DIRECTIONS.
From the entries that follow, copy each line in which "lila" appears.

+++

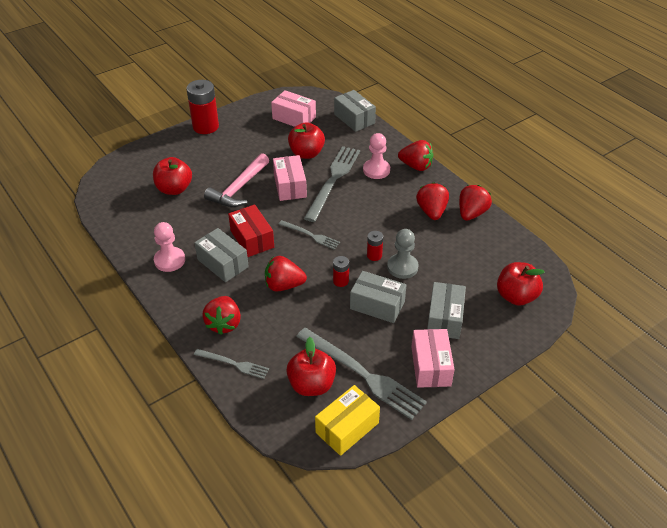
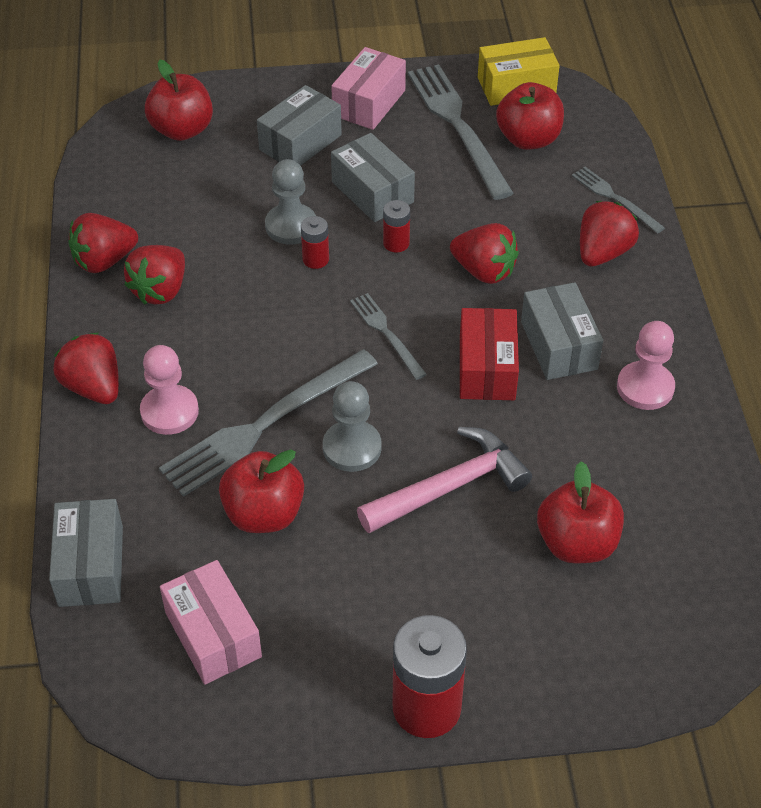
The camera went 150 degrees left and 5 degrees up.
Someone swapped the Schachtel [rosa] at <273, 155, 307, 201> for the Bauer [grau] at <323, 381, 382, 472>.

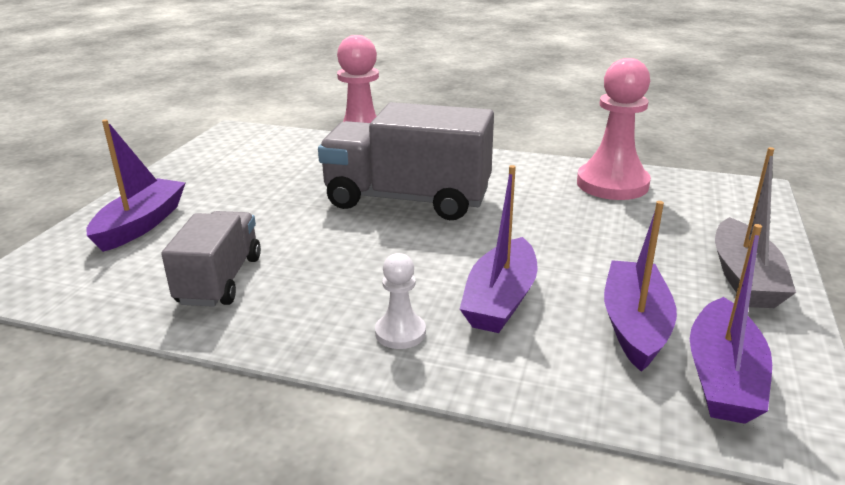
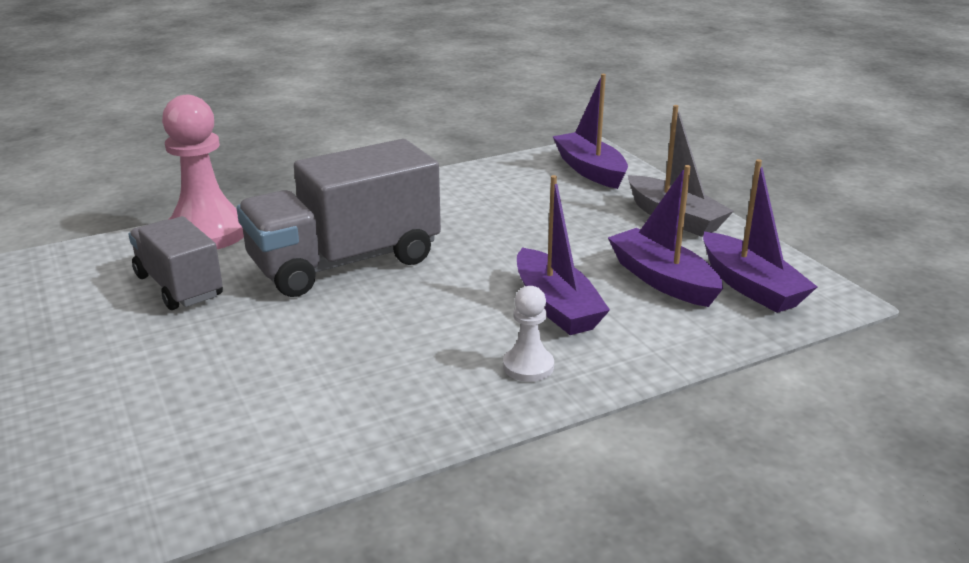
The camera went 45 degrees left and 0 degrees up.
Someone carried the Lastwagen [grau] from <161, 211, 261, 307> to <128, 216, 223, 310>.
Someone carried the Boot [lila] from <86, 120, 186, 252> to <553, 74, 628, 189>.
Someone took away the Bauer [rosa] at <577, 58, 651, 200>.

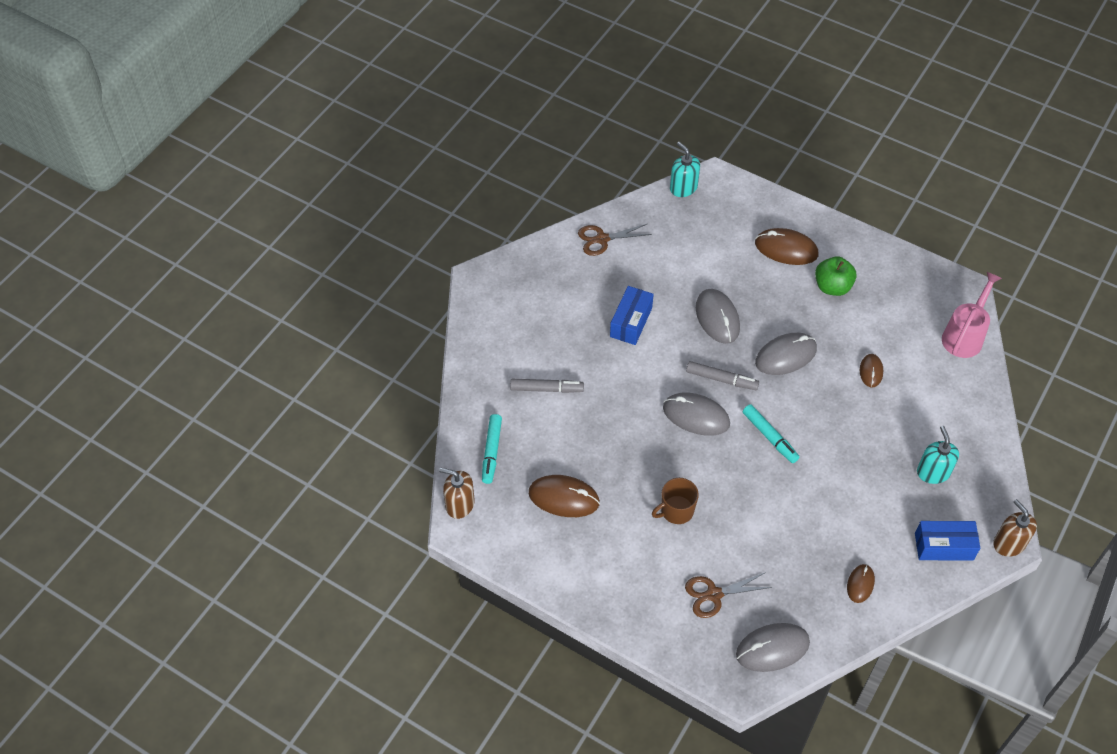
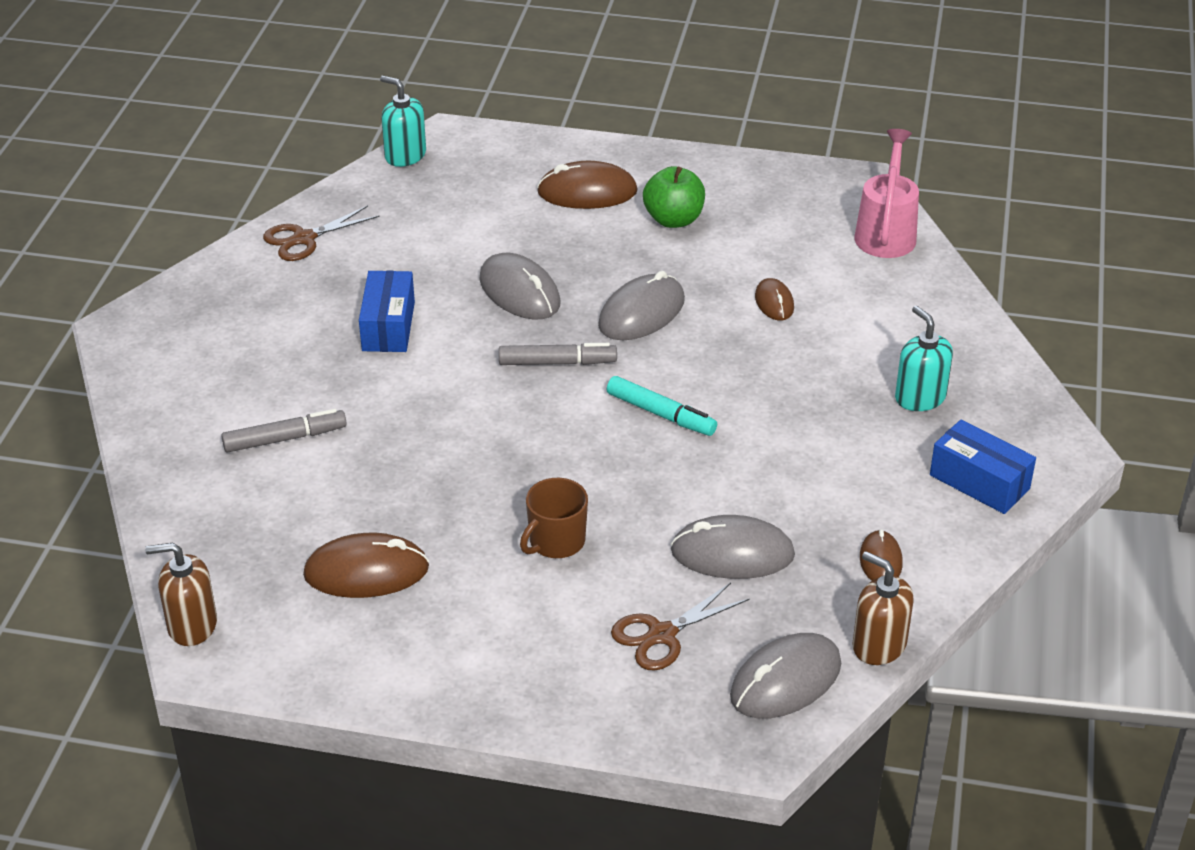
The camera went 20 degrees left and 15 degrees down.
Someone carried the Computermaus [grau] from <663, 393, 730, 436> to <670, 515, 795, 579>.
Someone carried the Seifenspender [braun] from <993, 499, 1037, 557> to <853, 551, 914, 665>.
Someone rotated the Schachtel [blau] at <915, 521, 980, 561> by 60 degrees clockwise.
Someone took away the Filzstift [türkis] at <482, 414, 502, 484>.

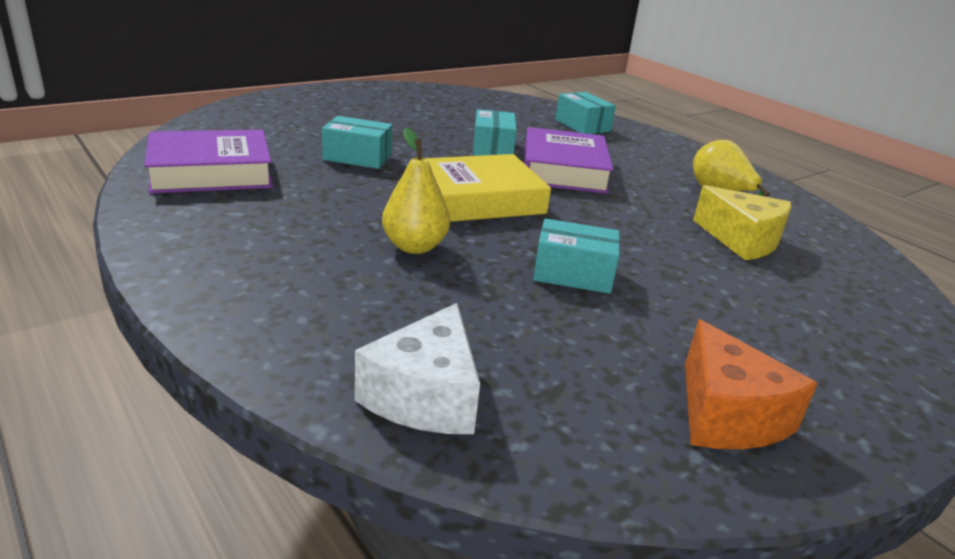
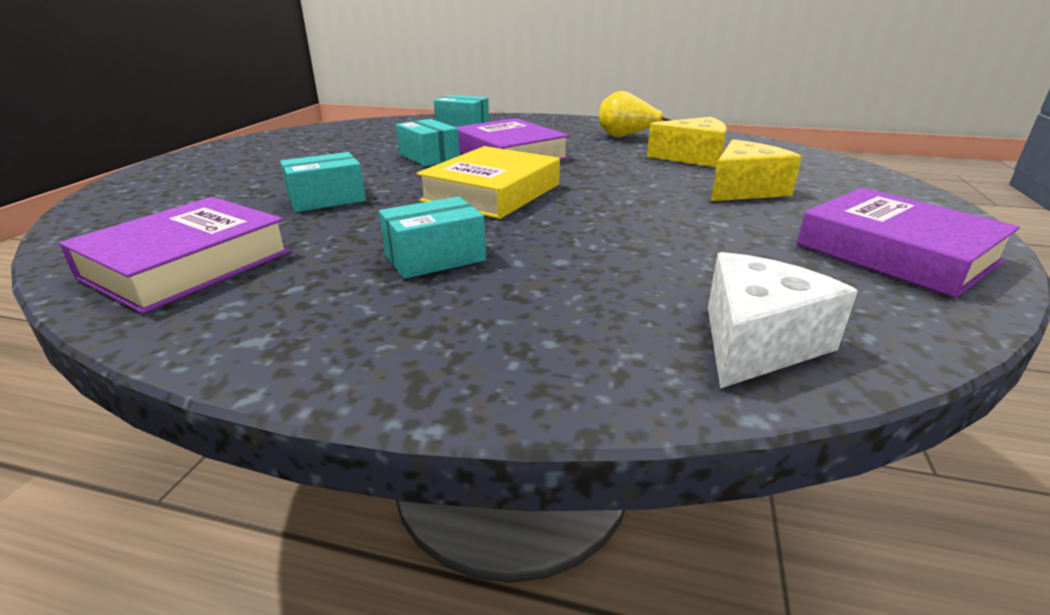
The camera went 35 degrees left and 0 degrees up.
Someone carried the Schachtel [türkis] from <533, 218, 620, 294> to <379, 196, 486, 279>.
Someone rotated the Käse [weiß] at <355, 303, 480, 434> by 120 degrees counterclockwise.
Someone put down the Käse [gelb] at <711, 139, 802, 201>.
Someone swapped the Käse [orange] at <685, 319, 818, 449> for the Buch [lila] at <797, 188, 1020, 298>.
Someone took away the Birne [gelb] at <382, 128, 450, 254>.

+++

ANSWER TO THE EXERCISE.
Someone carried the Boot [lila] from <86, 120, 186, 252> to <553, 74, 628, 189>.
Someone swapped the Käse [orange] at <685, 319, 818, 449> for the Buch [lila] at <797, 188, 1020, 298>.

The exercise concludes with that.